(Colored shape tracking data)
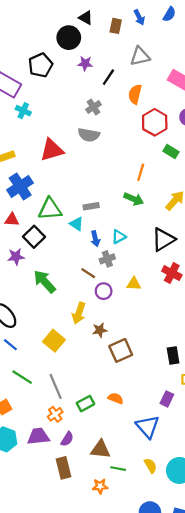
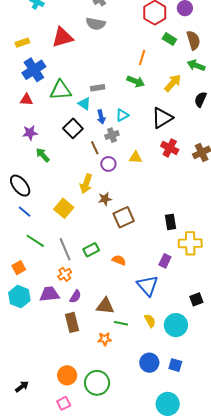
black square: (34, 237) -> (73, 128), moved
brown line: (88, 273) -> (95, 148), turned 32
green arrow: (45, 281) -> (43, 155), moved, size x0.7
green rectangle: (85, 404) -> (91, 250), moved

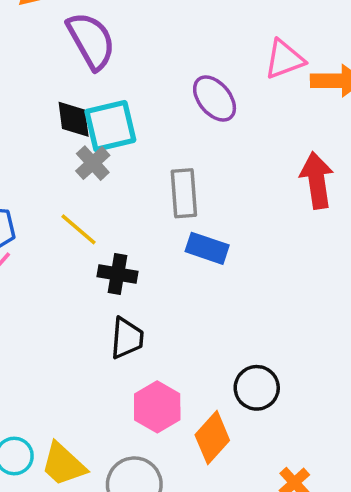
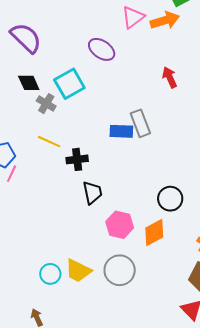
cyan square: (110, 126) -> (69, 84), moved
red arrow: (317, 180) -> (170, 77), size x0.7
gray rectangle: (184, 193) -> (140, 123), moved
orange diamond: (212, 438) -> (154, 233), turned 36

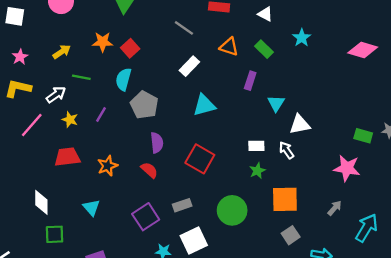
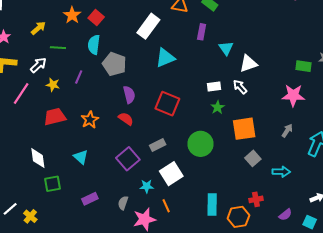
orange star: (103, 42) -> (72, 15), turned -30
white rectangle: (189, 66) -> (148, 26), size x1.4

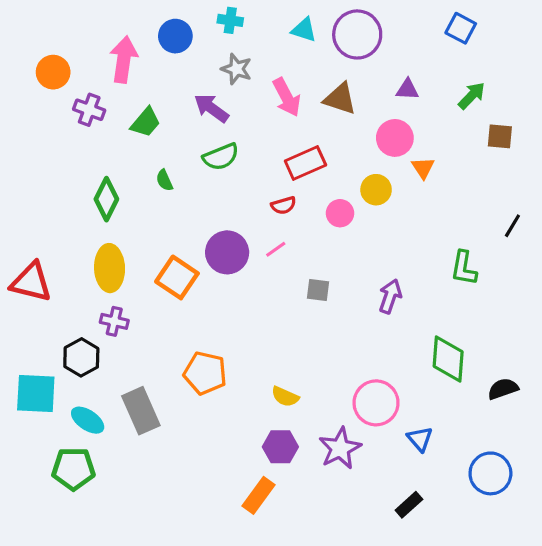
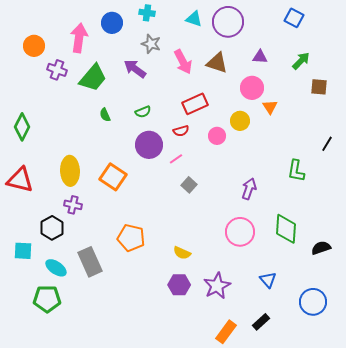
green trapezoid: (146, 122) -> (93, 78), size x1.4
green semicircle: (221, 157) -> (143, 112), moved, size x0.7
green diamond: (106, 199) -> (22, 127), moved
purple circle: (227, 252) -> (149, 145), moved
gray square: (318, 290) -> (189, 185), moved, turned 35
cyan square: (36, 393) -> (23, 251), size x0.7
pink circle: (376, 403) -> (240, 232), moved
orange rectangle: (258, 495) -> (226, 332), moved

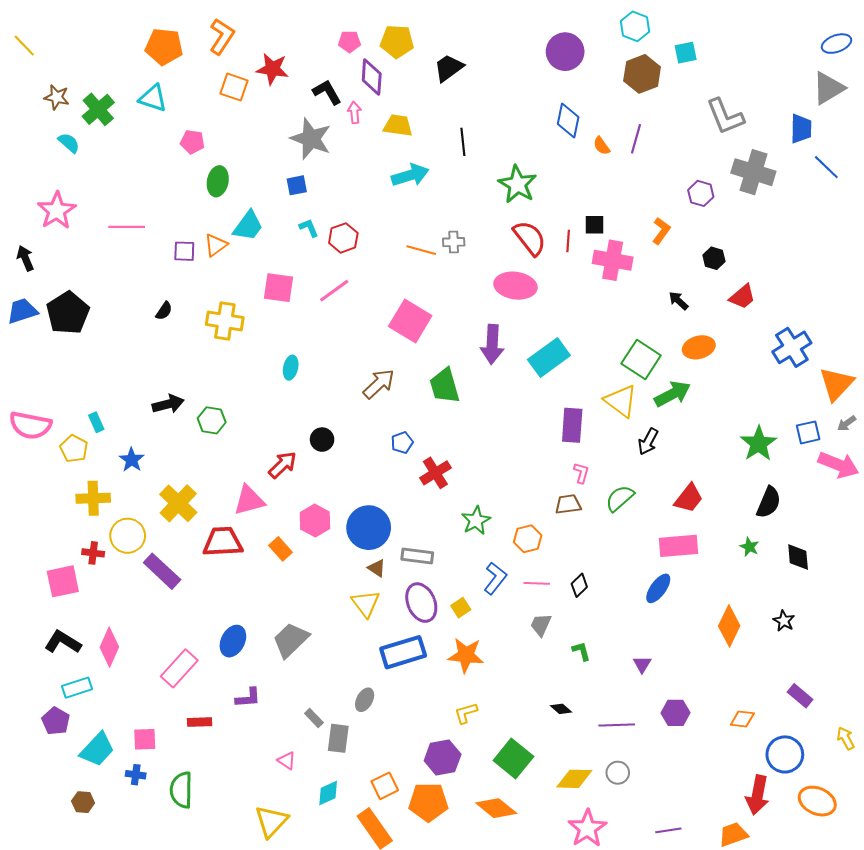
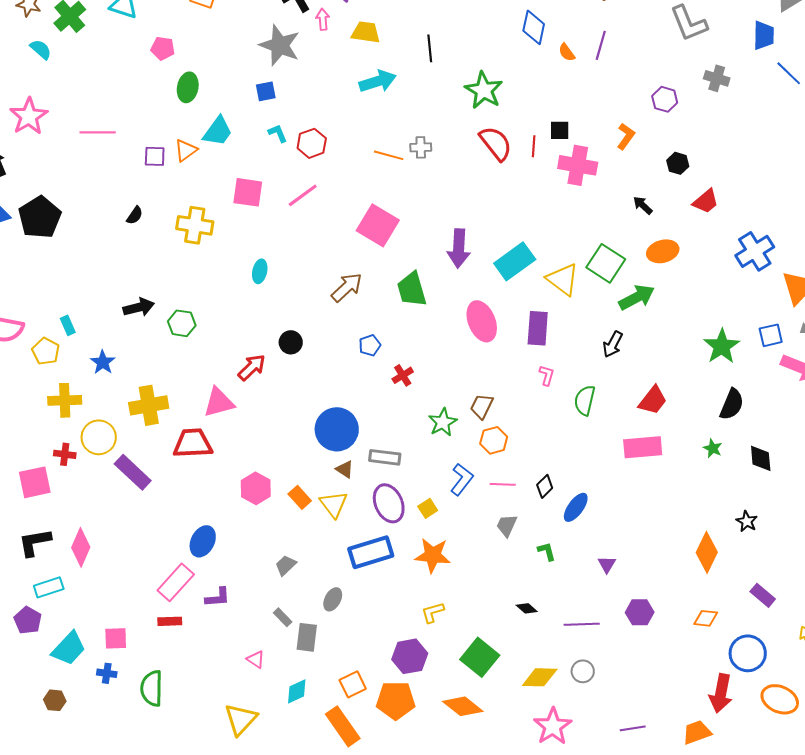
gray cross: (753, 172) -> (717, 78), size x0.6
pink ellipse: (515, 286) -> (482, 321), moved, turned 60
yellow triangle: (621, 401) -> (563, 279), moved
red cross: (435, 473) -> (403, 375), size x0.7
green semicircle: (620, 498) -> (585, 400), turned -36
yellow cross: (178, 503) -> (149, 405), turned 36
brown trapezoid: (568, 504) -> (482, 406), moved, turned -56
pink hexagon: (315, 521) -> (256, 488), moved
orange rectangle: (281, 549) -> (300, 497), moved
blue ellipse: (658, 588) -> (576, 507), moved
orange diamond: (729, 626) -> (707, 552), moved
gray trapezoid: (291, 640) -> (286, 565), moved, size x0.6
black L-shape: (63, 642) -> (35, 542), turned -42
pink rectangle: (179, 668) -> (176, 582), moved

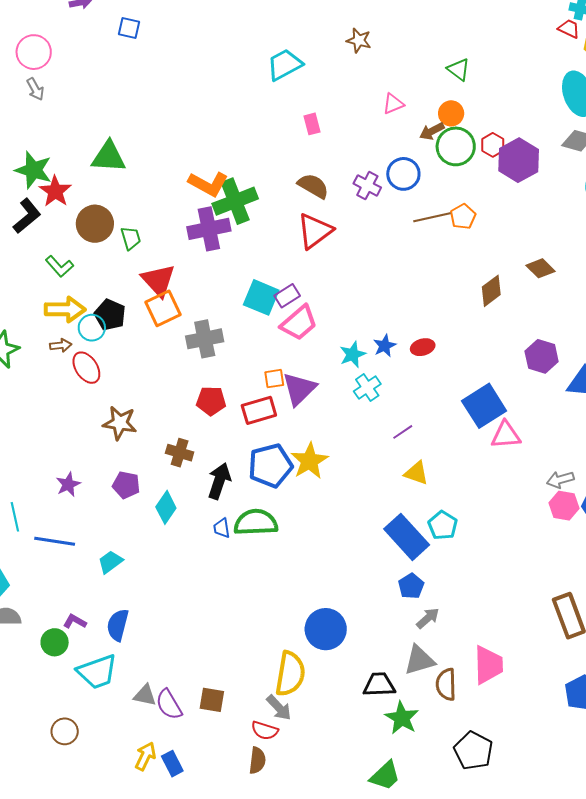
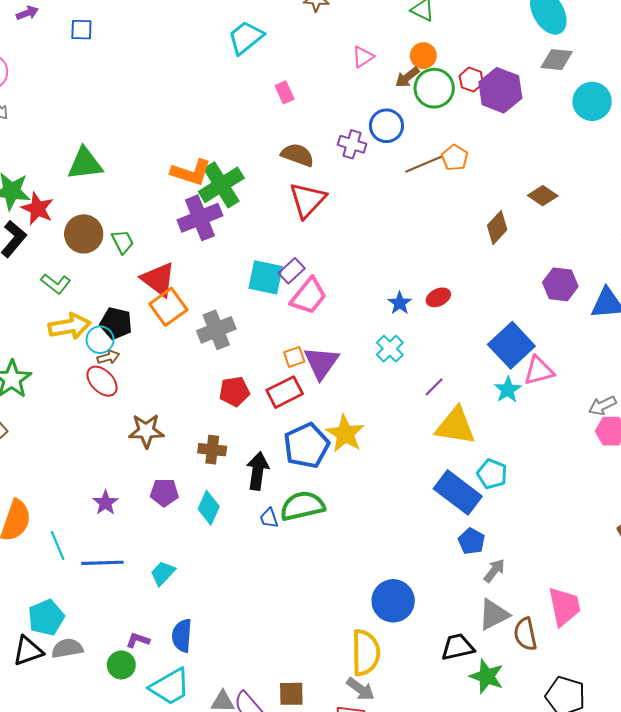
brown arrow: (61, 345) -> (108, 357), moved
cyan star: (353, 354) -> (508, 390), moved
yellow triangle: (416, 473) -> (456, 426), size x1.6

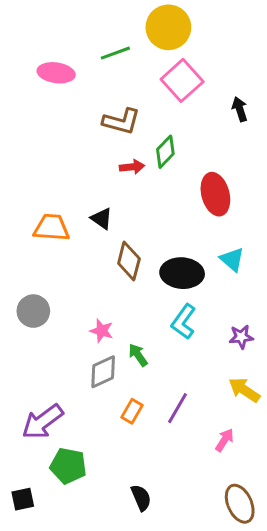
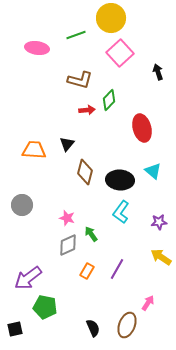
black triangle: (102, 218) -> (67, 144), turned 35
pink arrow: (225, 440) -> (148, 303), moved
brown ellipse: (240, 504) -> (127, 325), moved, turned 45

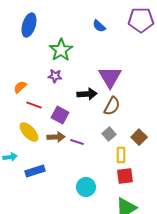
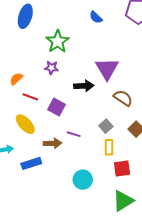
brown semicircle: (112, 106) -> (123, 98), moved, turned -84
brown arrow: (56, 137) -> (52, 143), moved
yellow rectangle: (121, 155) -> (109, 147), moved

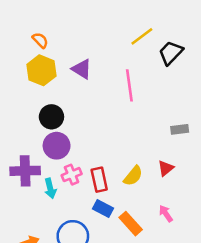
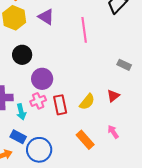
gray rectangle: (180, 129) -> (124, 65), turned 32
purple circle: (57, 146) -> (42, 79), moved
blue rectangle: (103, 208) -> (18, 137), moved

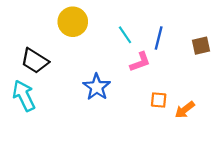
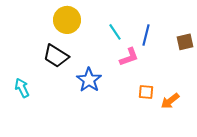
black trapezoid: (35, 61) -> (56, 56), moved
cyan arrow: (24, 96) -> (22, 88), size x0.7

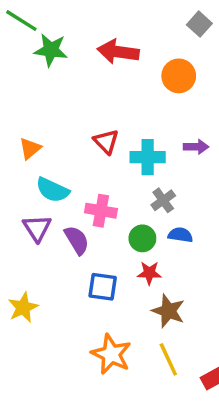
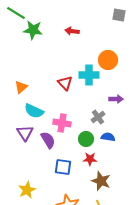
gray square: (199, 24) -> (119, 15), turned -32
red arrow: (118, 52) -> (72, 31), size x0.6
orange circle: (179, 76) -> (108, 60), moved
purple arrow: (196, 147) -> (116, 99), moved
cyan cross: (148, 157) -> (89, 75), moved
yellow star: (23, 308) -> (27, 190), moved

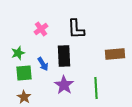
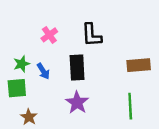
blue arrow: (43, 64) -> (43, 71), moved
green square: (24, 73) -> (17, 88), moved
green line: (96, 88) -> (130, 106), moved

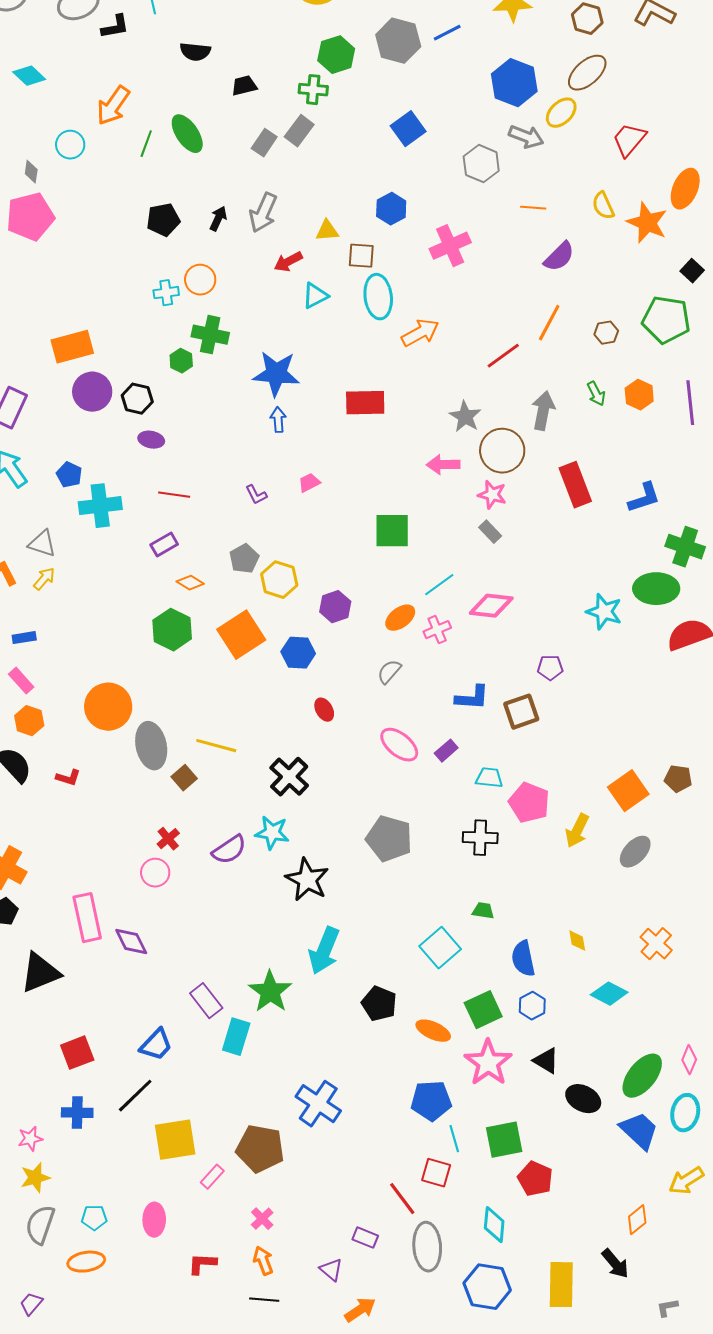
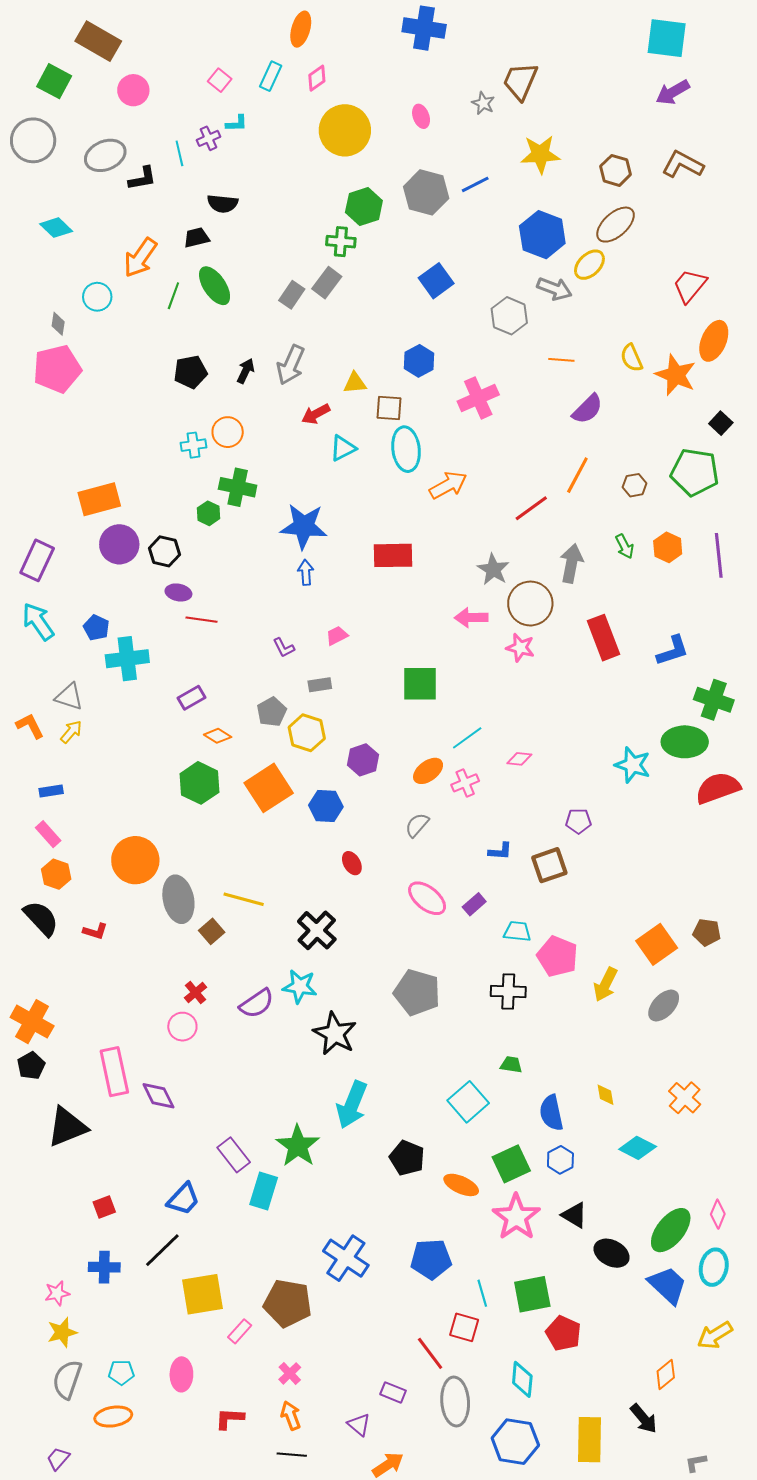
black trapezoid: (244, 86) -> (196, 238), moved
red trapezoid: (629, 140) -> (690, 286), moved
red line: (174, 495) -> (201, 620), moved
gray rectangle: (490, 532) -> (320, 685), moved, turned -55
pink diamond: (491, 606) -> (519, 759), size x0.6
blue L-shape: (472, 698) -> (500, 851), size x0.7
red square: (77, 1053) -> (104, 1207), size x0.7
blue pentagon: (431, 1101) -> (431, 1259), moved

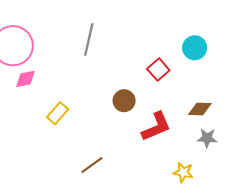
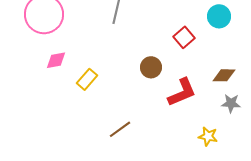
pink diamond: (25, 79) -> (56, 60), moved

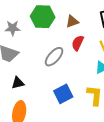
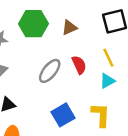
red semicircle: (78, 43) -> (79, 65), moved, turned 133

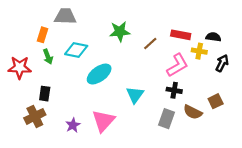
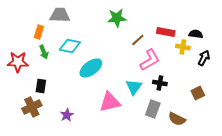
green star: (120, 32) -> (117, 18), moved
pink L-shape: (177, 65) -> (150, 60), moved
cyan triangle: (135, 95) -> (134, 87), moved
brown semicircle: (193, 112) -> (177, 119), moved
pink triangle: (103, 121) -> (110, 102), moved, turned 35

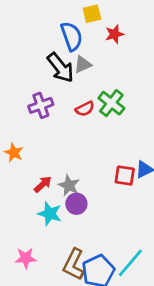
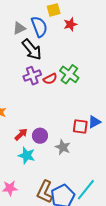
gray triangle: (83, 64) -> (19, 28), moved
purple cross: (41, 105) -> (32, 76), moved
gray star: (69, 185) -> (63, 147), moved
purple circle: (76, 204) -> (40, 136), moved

**To do**. Your answer should be all lines from the data that contain "cyan".

**Exercise output**.
cyan square: (110, 126) -> (69, 84), moved
cyan square: (36, 393) -> (23, 251), size x0.7
cyan star: (353, 354) -> (508, 390), moved
cyan arrow: (24, 96) -> (22, 88), size x0.7
cyan cross: (148, 157) -> (89, 75), moved
cyan triangle: (135, 95) -> (134, 87), moved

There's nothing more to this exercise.